EXERCISE REQUIREMENTS: For any picture in the lines below, please leave it out and copy the rest exactly.

DATA SHOWN:
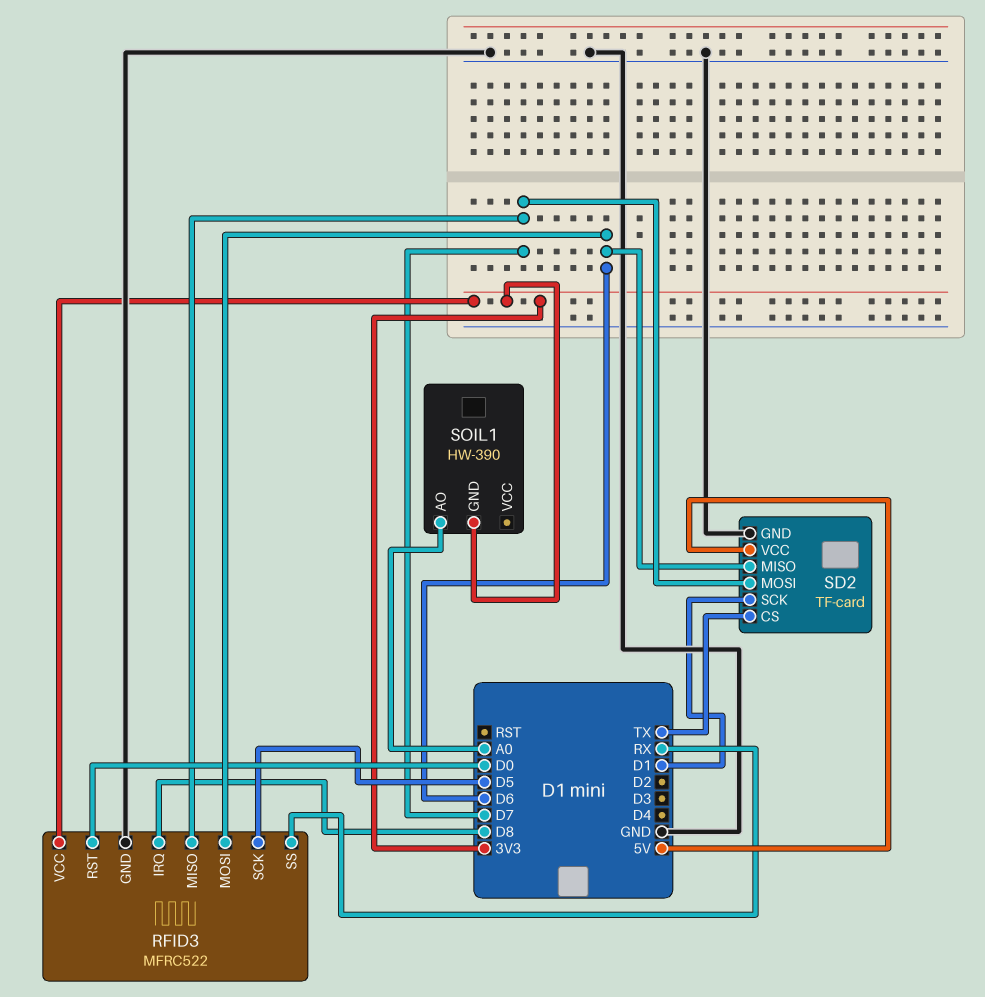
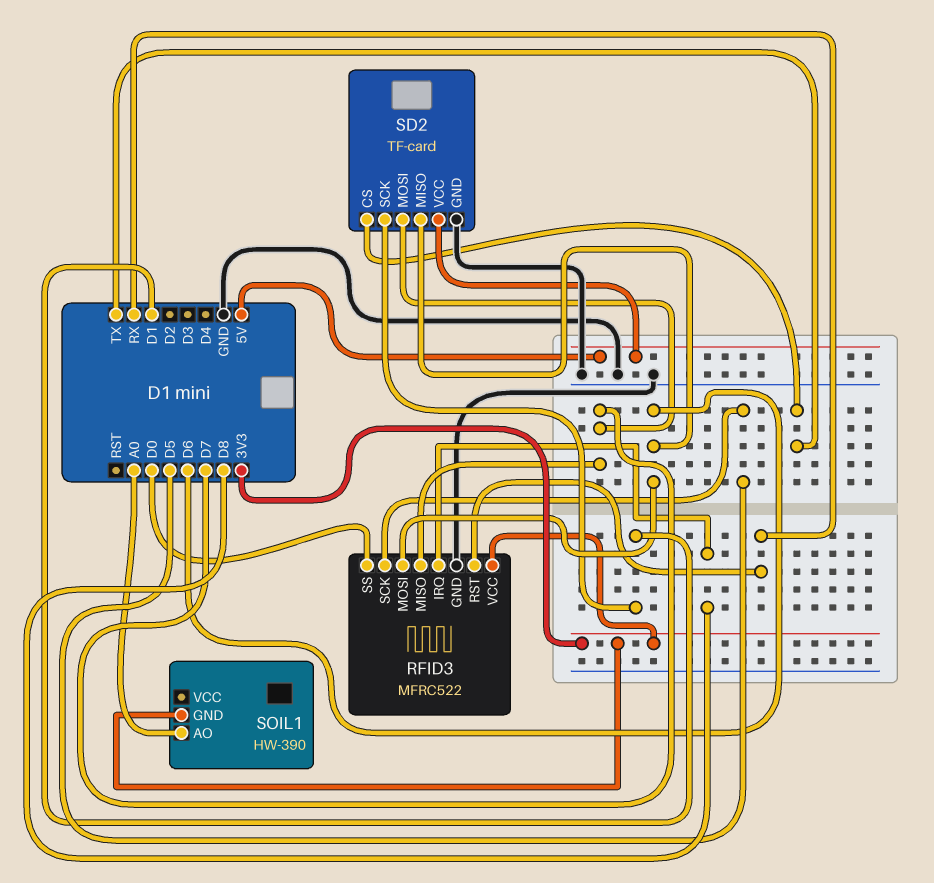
RFID3 pin RST: D0 -> RX
RFID3 pin SS: RX -> D0

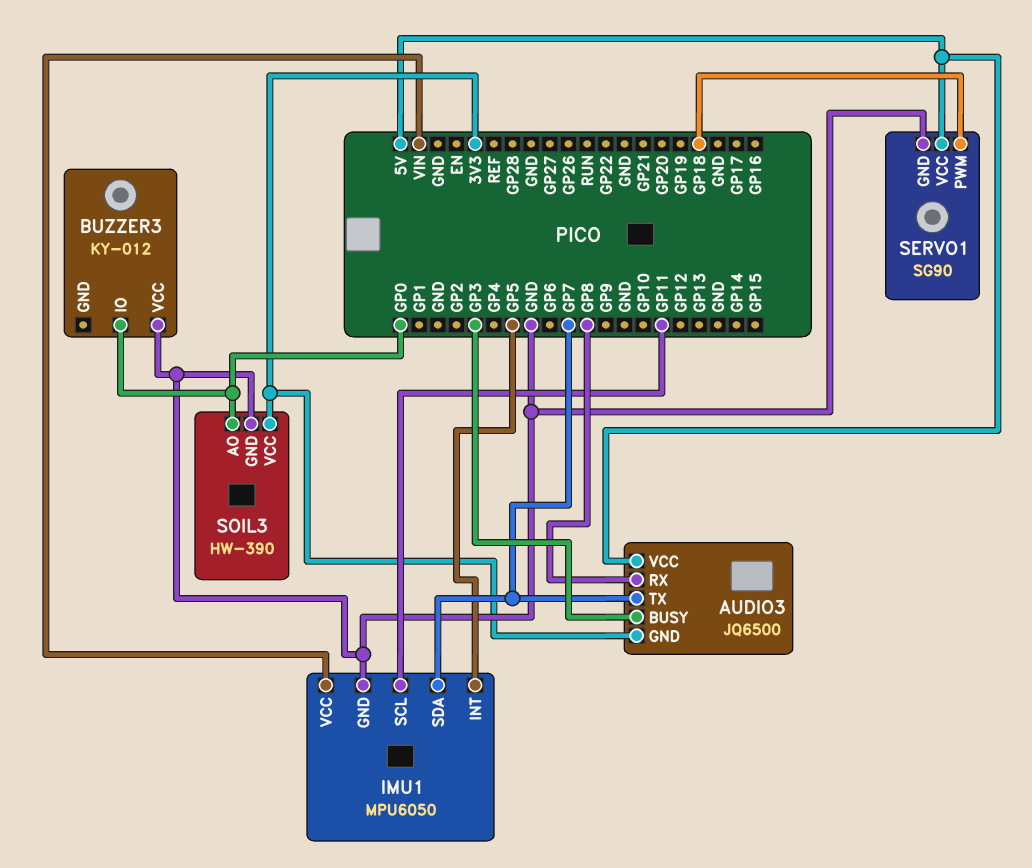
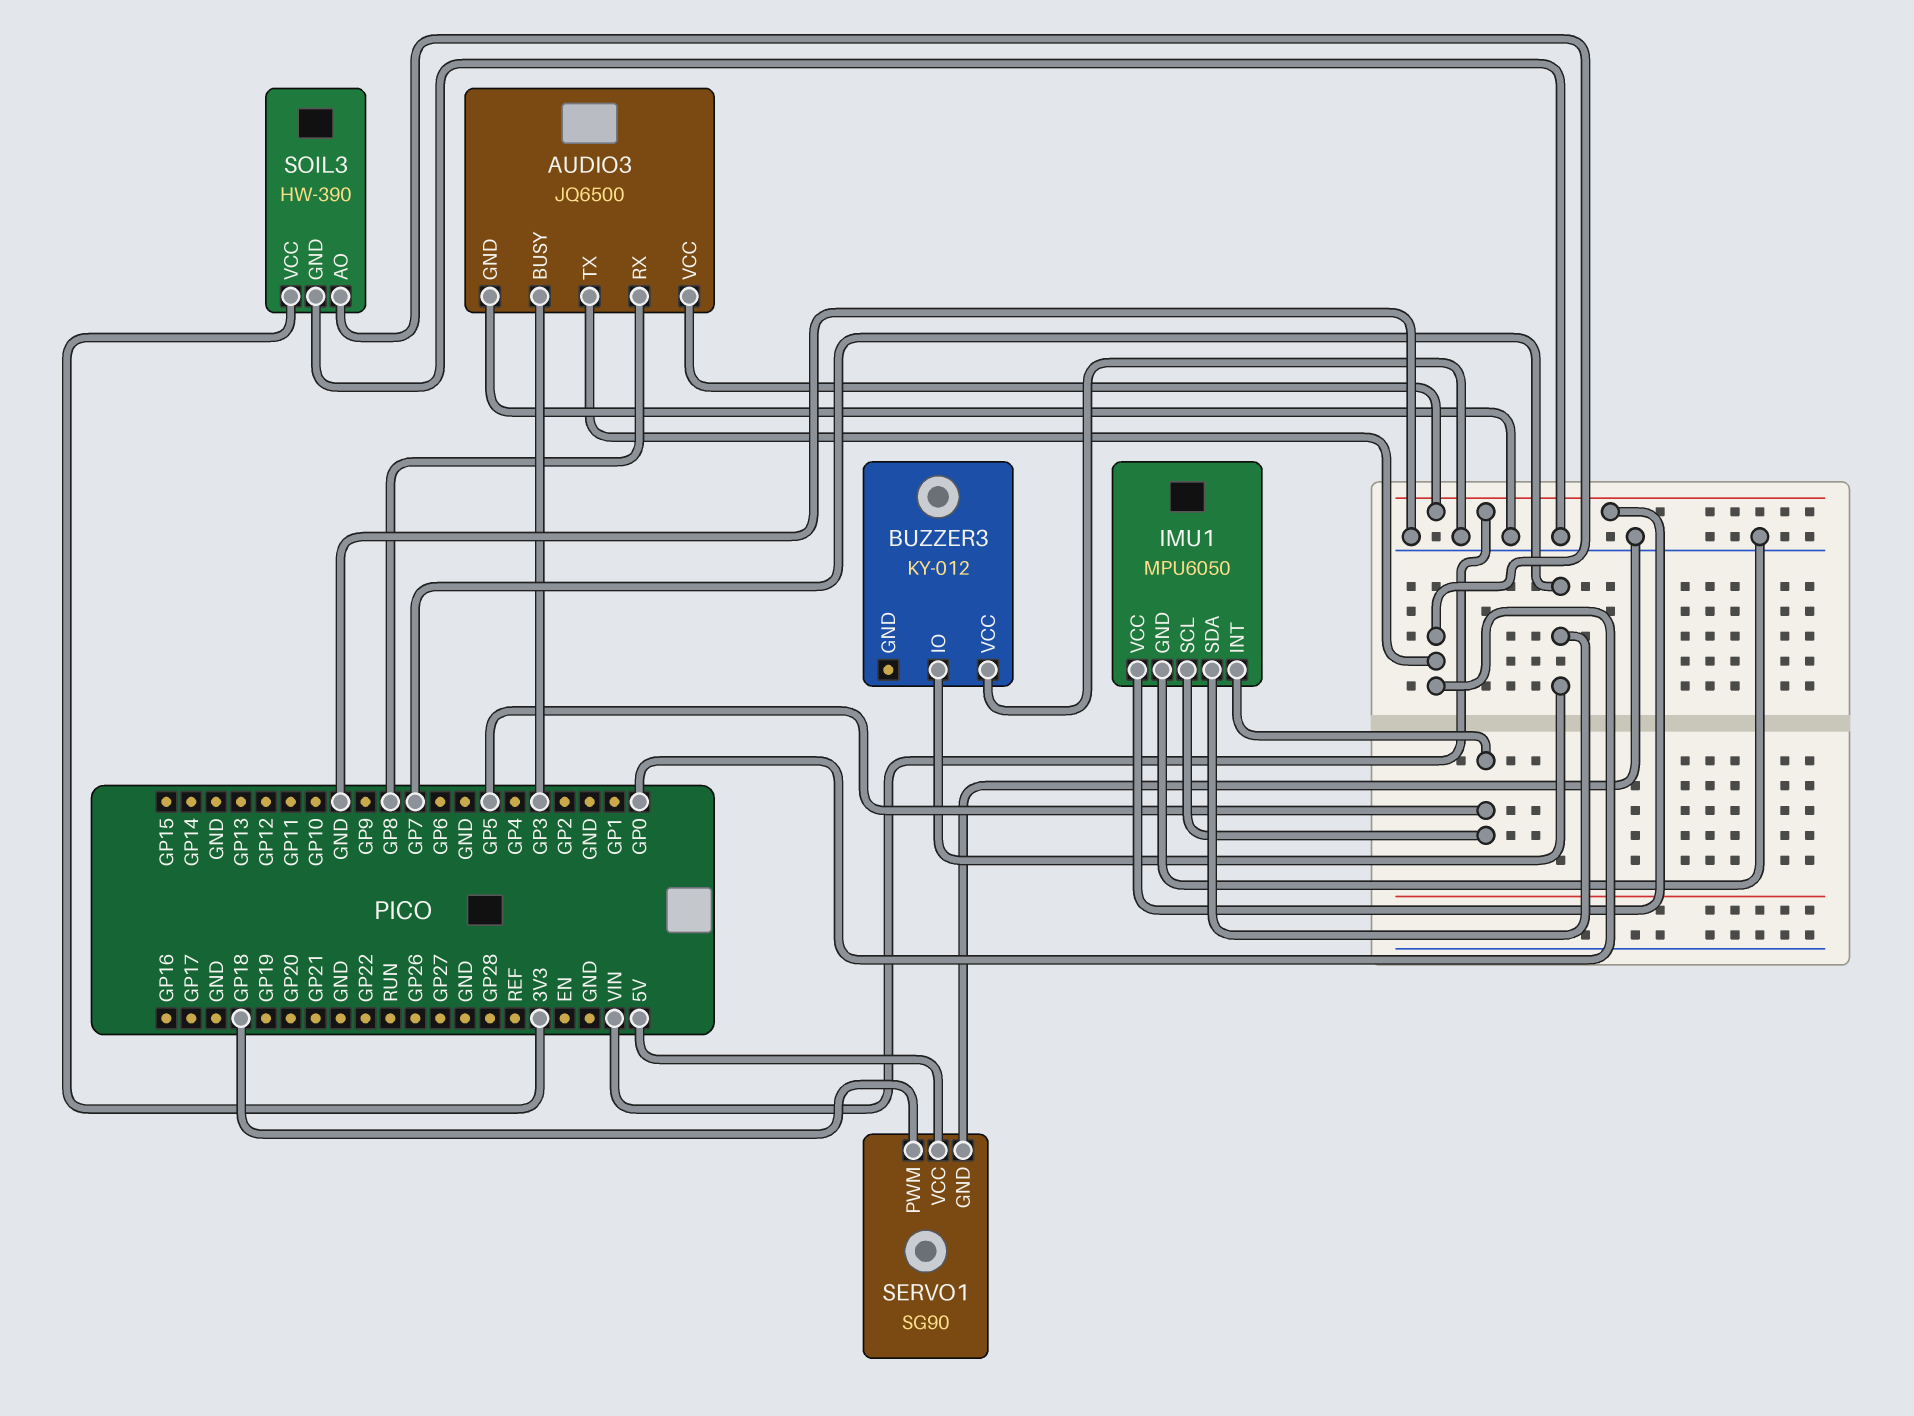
AUDIO3 pin GND: 3V3 -> GND
AUDIO3 pin TX: GP7 -> GP0
AUDIO3 pin VCC: 5V -> VIN
BUZZER3 pin IO: GP0 -> GP7
IMU1 pin SCL: GP11 -> GP5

RESULT OF THIS TASK:
RFID3 pin RST: D0 -> RX
RFID3 pin SS: RX -> D0

AUDIO3 pin GND: 3V3 -> GND
AUDIO3 pin TX: GP7 -> GP0
AUDIO3 pin VCC: 5V -> VIN
BUZZER3 pin IO: GP0 -> GP7
IMU1 pin SCL: GP11 -> GP5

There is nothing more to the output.